Top of Source material
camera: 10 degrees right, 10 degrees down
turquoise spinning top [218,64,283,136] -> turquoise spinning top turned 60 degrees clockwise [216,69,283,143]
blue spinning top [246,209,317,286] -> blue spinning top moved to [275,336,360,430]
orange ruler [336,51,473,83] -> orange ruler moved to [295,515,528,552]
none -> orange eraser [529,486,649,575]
Bottom of Source material
Top of Source material
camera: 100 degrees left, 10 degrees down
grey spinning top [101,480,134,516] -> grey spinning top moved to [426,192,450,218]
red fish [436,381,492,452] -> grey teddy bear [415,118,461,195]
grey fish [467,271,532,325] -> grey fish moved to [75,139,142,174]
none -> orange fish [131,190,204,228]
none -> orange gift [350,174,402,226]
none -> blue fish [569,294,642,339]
Bottom of Source material
Brief:
All that is needed is the exact run of lines above from the line containing "blue spinning top [246,209,317,286]" through the line containing "none -> orange eraser [529,486,649,575]", both of them included.

Solution to the problem:
blue spinning top [246,209,317,286] -> blue spinning top moved to [275,336,360,430]
orange ruler [336,51,473,83] -> orange ruler moved to [295,515,528,552]
none -> orange eraser [529,486,649,575]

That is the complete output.